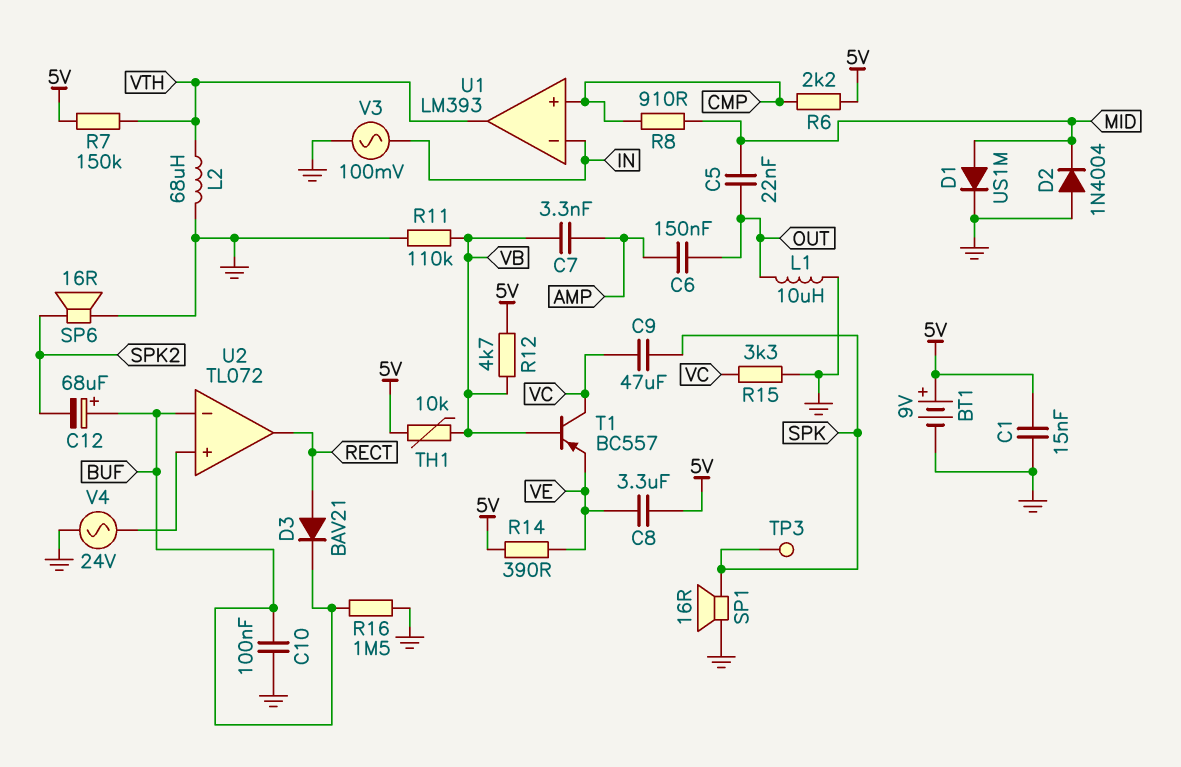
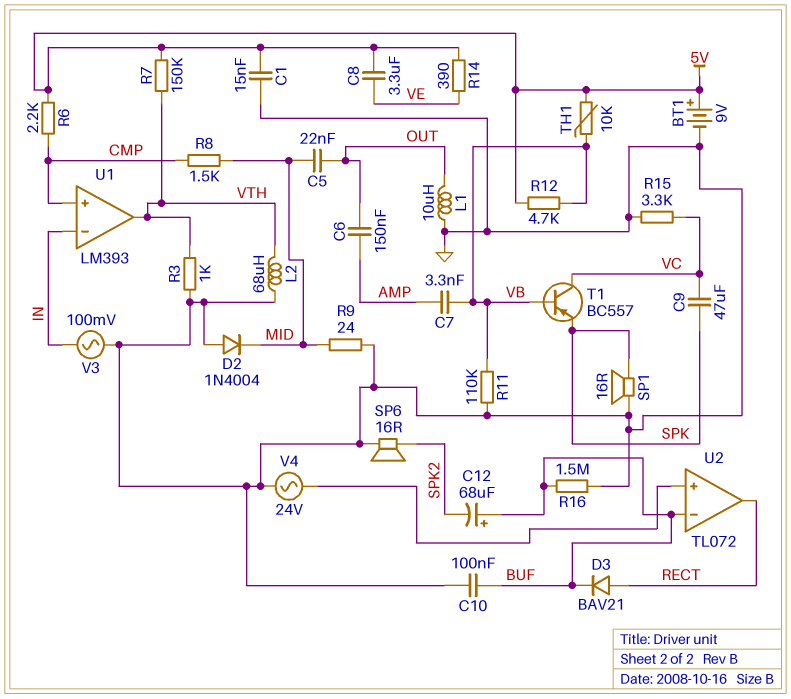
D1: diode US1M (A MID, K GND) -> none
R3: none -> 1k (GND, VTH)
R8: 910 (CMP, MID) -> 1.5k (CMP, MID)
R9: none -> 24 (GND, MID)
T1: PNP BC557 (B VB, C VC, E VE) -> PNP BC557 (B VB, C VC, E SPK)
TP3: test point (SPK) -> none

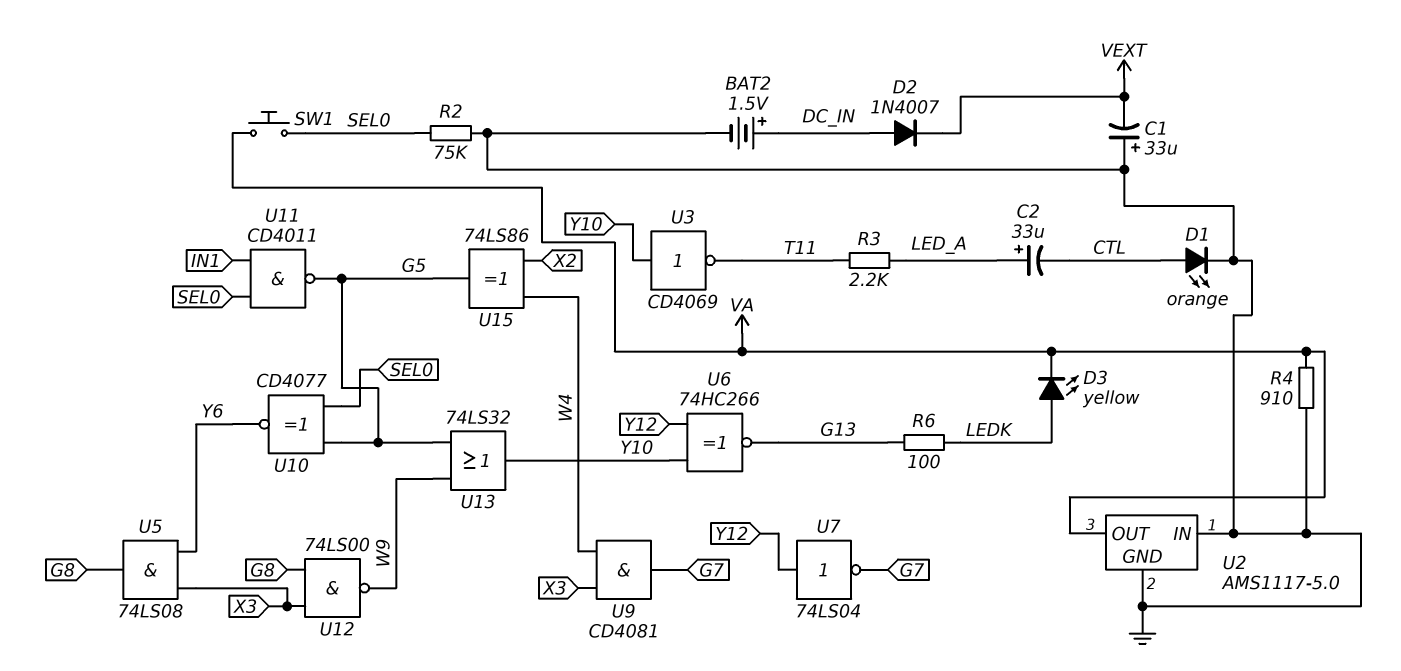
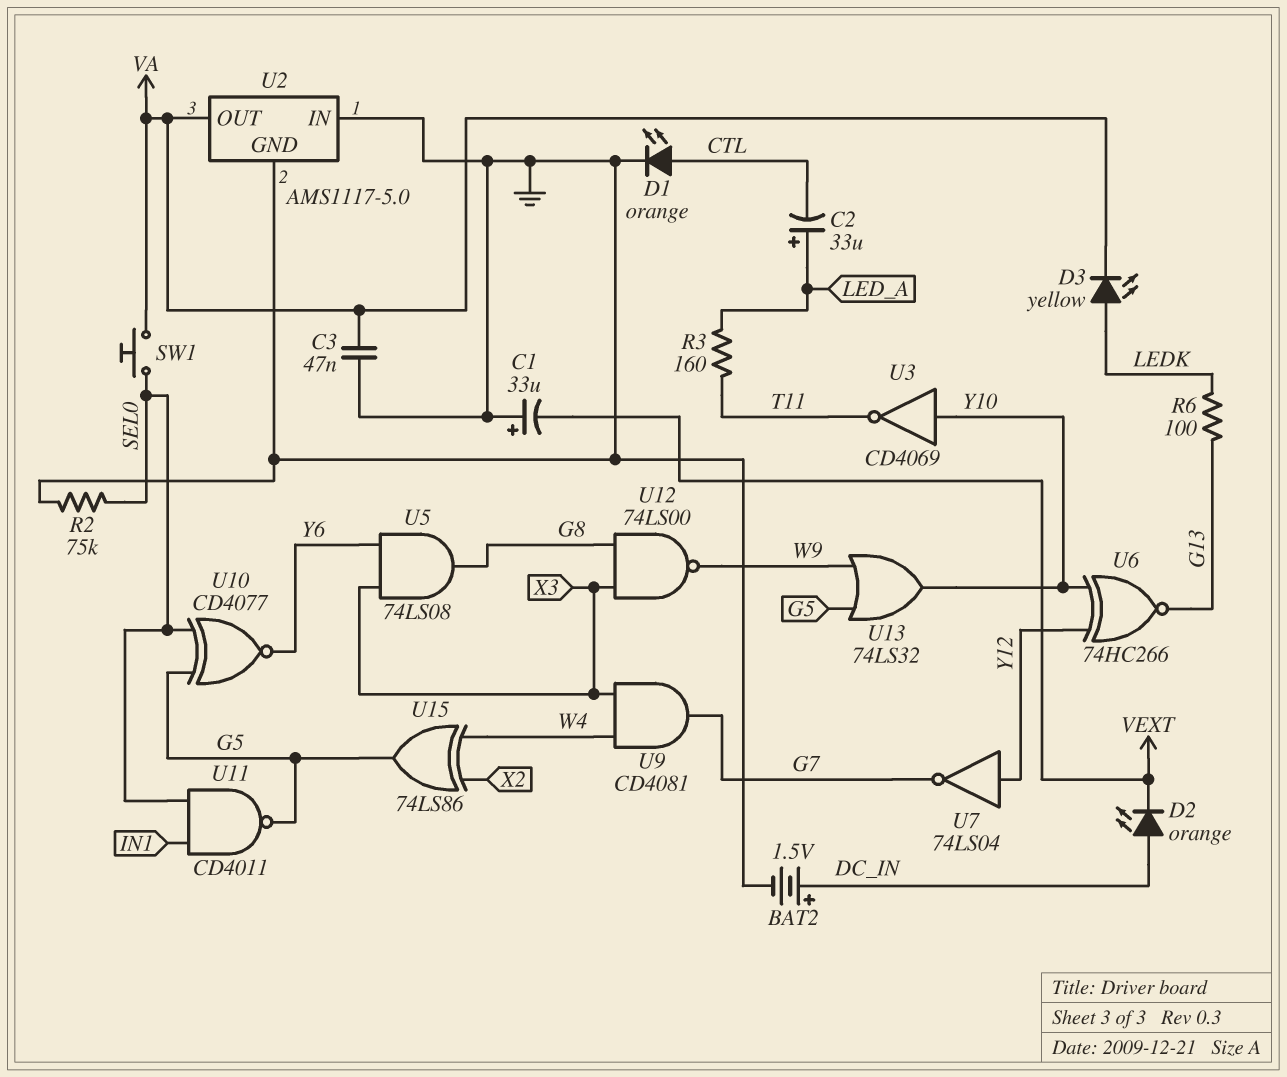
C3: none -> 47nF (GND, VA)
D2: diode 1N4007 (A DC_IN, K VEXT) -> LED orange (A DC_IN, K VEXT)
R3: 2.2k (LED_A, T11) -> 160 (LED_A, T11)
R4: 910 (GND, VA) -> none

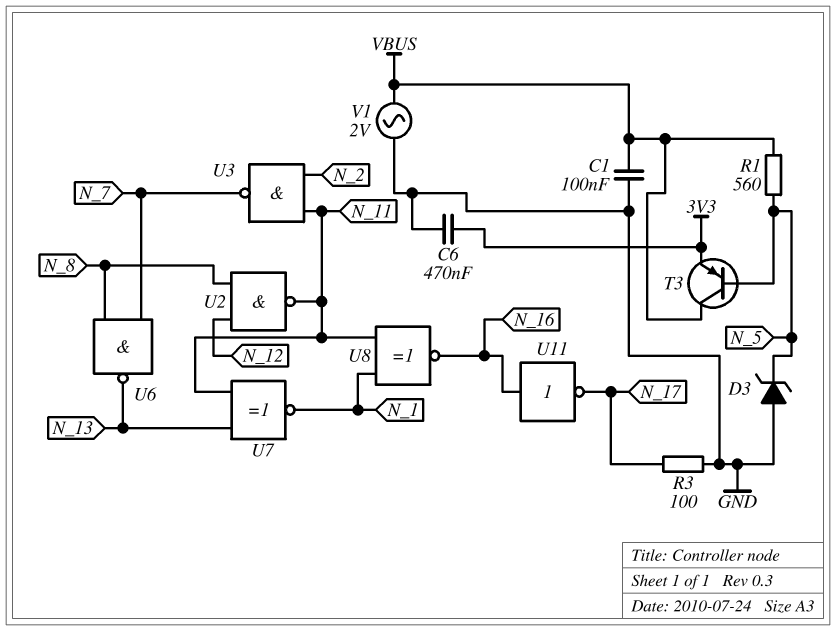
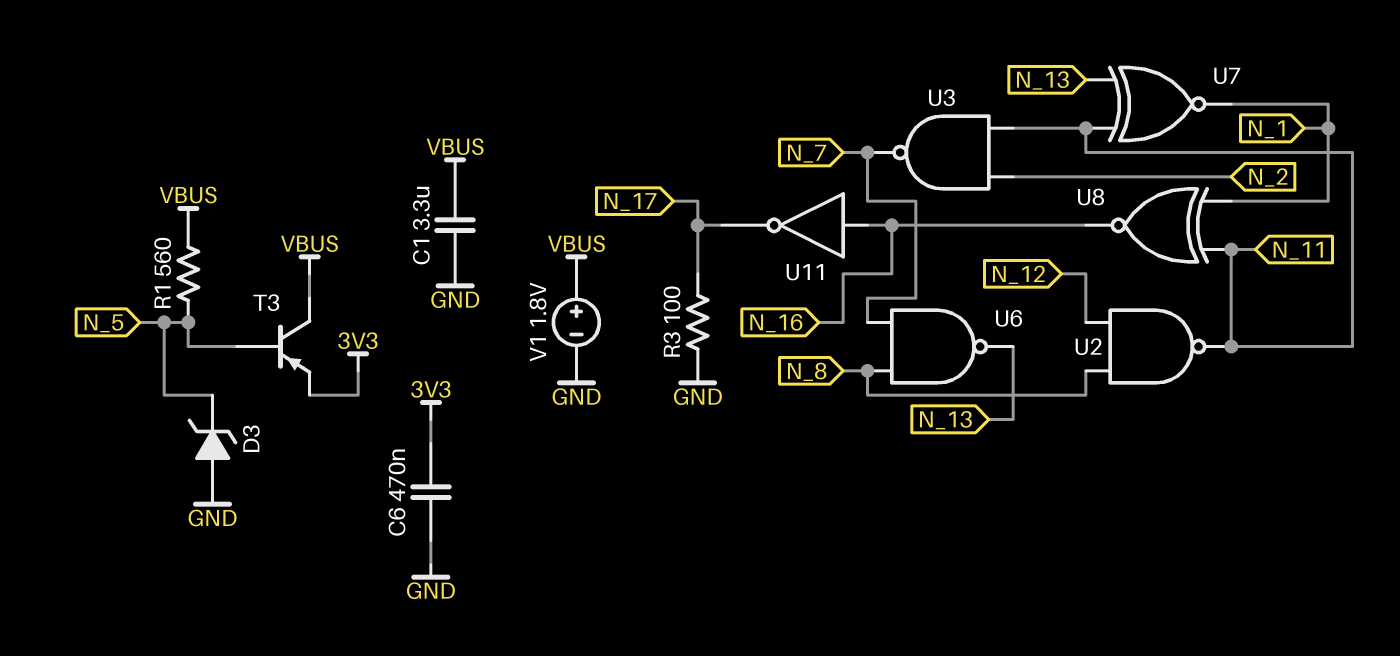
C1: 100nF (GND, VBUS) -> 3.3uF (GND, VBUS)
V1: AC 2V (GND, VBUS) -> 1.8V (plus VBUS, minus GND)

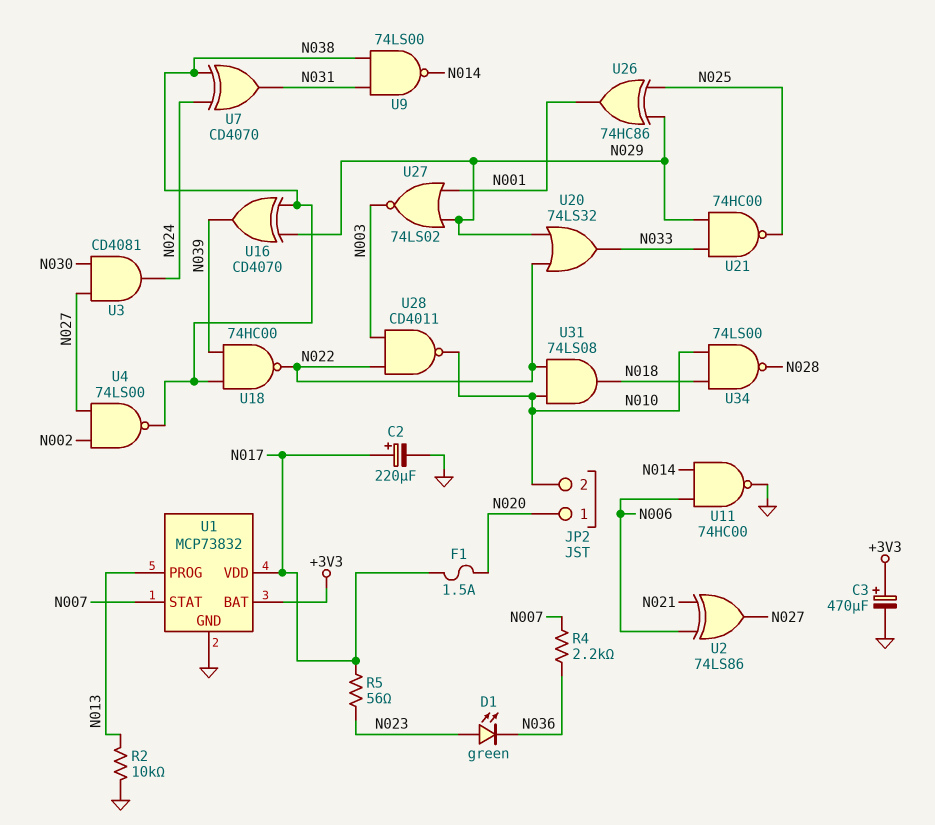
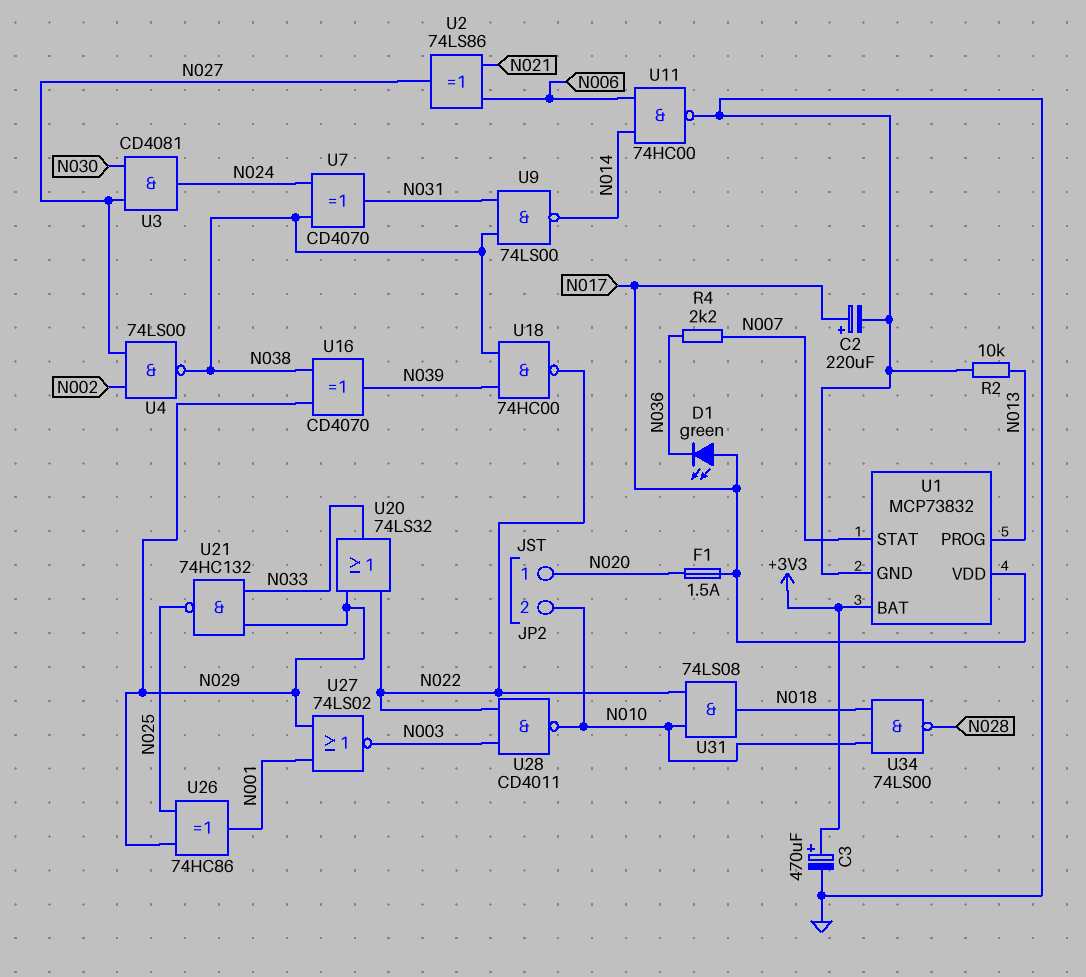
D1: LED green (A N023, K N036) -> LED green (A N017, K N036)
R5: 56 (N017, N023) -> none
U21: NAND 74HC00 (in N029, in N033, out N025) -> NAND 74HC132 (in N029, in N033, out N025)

What you need to do: Nothing but the lines from the one with "D2: diode 1N4007" to the one with "R5: 56 (N017, N023) -> none" above, both included, should be transcribed, exactly and without pictures.

Exercise output:
D2: diode 1N4007 (A DC_IN, K VEXT) -> LED orange (A DC_IN, K VEXT)
R3: 2.2k (LED_A, T11) -> 160 (LED_A, T11)
R4: 910 (GND, VA) -> none

C1: 100nF (GND, VBUS) -> 3.3uF (GND, VBUS)
V1: AC 2V (GND, VBUS) -> 1.8V (plus VBUS, minus GND)

D1: LED green (A N023, K N036) -> LED green (A N017, K N036)
R5: 56 (N017, N023) -> none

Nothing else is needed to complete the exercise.